[Version difference data]
————
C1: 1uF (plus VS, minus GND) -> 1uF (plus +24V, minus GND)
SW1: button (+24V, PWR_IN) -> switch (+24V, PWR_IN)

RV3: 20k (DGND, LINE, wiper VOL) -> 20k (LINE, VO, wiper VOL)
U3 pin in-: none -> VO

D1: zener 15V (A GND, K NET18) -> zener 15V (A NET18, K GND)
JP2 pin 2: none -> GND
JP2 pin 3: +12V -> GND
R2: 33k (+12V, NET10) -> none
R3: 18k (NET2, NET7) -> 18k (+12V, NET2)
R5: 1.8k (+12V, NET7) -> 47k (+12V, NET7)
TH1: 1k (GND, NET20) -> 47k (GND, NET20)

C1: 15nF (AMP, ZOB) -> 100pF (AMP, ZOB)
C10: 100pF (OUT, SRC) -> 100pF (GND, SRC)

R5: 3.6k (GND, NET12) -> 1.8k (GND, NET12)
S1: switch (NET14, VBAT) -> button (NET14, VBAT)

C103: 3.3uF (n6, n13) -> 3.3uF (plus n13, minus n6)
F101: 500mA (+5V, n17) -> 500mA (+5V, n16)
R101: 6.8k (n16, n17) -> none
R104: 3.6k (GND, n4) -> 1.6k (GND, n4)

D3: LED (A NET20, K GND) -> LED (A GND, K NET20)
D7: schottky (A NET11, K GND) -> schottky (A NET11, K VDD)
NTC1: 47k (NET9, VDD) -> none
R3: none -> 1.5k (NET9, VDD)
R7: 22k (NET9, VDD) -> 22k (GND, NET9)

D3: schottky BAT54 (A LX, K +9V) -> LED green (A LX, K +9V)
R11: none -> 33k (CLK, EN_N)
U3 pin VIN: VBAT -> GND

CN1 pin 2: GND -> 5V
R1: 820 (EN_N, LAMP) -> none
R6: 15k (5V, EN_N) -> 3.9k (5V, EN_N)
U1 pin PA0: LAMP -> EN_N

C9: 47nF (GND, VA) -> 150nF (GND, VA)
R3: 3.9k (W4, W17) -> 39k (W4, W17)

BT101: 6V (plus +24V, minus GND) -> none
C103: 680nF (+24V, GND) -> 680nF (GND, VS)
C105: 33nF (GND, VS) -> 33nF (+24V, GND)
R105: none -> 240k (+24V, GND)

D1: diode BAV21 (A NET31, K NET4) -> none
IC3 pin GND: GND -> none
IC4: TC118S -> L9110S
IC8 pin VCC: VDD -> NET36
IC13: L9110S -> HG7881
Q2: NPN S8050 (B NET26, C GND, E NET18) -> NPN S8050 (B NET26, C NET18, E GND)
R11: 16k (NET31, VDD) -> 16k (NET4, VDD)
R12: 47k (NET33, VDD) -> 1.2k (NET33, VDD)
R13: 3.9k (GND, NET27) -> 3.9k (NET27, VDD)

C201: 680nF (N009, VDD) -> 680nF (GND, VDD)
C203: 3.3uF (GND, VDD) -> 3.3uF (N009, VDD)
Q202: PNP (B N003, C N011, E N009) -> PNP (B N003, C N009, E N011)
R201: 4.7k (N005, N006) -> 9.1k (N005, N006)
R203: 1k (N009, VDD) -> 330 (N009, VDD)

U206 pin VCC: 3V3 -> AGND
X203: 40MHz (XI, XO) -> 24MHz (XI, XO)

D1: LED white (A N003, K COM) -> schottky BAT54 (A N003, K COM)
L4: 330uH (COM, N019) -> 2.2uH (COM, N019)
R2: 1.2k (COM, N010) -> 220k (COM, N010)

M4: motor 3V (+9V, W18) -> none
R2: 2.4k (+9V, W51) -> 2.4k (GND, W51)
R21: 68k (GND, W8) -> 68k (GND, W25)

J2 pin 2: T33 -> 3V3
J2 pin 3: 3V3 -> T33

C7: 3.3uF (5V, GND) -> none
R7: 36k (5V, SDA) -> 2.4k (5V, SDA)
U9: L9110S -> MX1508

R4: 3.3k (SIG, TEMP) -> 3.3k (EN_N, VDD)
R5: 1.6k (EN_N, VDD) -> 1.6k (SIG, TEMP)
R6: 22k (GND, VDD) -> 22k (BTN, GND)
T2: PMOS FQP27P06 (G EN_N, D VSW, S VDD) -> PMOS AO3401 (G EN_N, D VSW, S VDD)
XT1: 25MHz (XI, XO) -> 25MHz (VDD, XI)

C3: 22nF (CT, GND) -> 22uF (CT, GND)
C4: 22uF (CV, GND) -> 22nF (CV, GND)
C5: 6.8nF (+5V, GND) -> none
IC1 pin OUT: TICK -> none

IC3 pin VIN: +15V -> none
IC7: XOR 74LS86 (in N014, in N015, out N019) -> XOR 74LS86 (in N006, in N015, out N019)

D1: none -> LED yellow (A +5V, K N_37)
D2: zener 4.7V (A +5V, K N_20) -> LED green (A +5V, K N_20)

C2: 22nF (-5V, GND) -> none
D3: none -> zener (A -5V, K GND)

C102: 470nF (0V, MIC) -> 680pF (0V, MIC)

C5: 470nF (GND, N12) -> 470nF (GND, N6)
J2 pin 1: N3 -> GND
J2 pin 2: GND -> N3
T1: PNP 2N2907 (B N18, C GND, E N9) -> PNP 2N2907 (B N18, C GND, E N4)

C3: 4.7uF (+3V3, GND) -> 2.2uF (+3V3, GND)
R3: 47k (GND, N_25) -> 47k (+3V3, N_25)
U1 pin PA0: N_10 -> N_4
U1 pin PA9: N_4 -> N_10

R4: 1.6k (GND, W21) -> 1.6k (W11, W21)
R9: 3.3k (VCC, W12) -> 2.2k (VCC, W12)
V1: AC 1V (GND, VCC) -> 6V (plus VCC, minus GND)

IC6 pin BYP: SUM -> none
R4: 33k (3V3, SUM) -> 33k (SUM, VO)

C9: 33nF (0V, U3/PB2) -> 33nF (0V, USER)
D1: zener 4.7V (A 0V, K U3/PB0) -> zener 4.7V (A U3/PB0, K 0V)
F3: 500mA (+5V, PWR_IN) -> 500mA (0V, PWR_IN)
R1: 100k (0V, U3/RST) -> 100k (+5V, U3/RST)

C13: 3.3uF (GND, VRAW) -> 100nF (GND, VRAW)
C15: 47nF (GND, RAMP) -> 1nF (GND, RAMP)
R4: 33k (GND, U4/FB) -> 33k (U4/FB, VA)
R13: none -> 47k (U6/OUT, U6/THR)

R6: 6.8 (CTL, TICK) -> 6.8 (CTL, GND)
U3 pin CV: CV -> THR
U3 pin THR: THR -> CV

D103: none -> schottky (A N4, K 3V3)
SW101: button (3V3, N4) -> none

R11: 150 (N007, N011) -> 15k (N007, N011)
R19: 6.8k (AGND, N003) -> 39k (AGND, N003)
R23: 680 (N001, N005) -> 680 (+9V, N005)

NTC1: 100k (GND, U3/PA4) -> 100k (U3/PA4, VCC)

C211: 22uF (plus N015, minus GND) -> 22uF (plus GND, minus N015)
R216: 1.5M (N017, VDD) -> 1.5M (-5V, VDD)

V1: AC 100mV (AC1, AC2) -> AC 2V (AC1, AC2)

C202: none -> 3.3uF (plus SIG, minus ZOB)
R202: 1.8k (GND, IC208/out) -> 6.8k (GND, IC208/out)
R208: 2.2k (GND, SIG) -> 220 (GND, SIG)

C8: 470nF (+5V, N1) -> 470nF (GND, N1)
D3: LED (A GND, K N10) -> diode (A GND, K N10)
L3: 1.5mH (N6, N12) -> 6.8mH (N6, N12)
————
In the data above, which lines lie between the line with "U3 pin VIN: VBAT -> GND" and the line with "C102: 470nF (0V, MIC) -> 680pF (0V, MIC)", inclusive? Print those lines exactly and nothing else.

U3 pin VIN: VBAT -> GND

CN1 pin 2: GND -> 5V
R1: 820 (EN_N, LAMP) -> none
R6: 15k (5V, EN_N) -> 3.9k (5V, EN_N)
U1 pin PA0: LAMP -> EN_N

C9: 47nF (GND, VA) -> 150nF (GND, VA)
R3: 3.9k (W4, W17) -> 39k (W4, W17)

BT101: 6V (plus +24V, minus GND) -> none
C103: 680nF (+24V, GND) -> 680nF (GND, VS)
C105: 33nF (GND, VS) -> 33nF (+24V, GND)
R105: none -> 240k (+24V, GND)

D1: diode BAV21 (A NET31, K NET4) -> none
IC3 pin GND: GND -> none
IC4: TC118S -> L9110S
IC8 pin VCC: VDD -> NET36
IC13: L9110S -> HG7881
Q2: NPN S8050 (B NET26, C GND, E NET18) -> NPN S8050 (B NET26, C NET18, E GND)
R11: 16k (NET31, VDD) -> 16k (NET4, VDD)
R12: 47k (NET33, VDD) -> 1.2k (NET33, VDD)
R13: 3.9k (GND, NET27) -> 3.9k (NET27, VDD)

C201: 680nF (N009, VDD) -> 680nF (GND, VDD)
C203: 3.3uF (GND, VDD) -> 3.3uF (N009, VDD)
Q202: PNP (B N003, C N011, E N009) -> PNP (B N003, C N009, E N011)
R201: 4.7k (N005, N006) -> 9.1k (N005, N006)
R203: 1k (N009, VDD) -> 330 (N009, VDD)

U206 pin VCC: 3V3 -> AGND
X203: 40MHz (XI, XO) -> 24MHz (XI, XO)

D1: LED white (A N003, K COM) -> schottky BAT54 (A N003, K COM)
L4: 330uH (COM, N019) -> 2.2uH (COM, N019)
R2: 1.2k (COM, N010) -> 220k (COM, N010)

M4: motor 3V (+9V, W18) -> none
R2: 2.4k (+9V, W51) -> 2.4k (GND, W51)
R21: 68k (GND, W8) -> 68k (GND, W25)

J2 pin 2: T33 -> 3V3
J2 pin 3: 3V3 -> T33

C7: 3.3uF (5V, GND) -> none
R7: 36k (5V, SDA) -> 2.4k (5V, SDA)
U9: L9110S -> MX1508

R4: 3.3k (SIG, TEMP) -> 3.3k (EN_N, VDD)
R5: 1.6k (EN_N, VDD) -> 1.6k (SIG, TEMP)
R6: 22k (GND, VDD) -> 22k (BTN, GND)
T2: PMOS FQP27P06 (G EN_N, D VSW, S VDD) -> PMOS AO3401 (G EN_N, D VSW, S VDD)
XT1: 25MHz (XI, XO) -> 25MHz (VDD, XI)

C3: 22nF (CT, GND) -> 22uF (CT, GND)
C4: 22uF (CV, GND) -> 22nF (CV, GND)
C5: 6.8nF (+5V, GND) -> none
IC1 pin OUT: TICK -> none

IC3 pin VIN: +15V -> none
IC7: XOR 74LS86 (in N014, in N015, out N019) -> XOR 74LS86 (in N006, in N015, out N019)

D1: none -> LED yellow (A +5V, K N_37)
D2: zener 4.7V (A +5V, K N_20) -> LED green (A +5V, K N_20)

C2: 22nF (-5V, GND) -> none
D3: none -> zener (A -5V, K GND)

C102: 470nF (0V, MIC) -> 680pF (0V, MIC)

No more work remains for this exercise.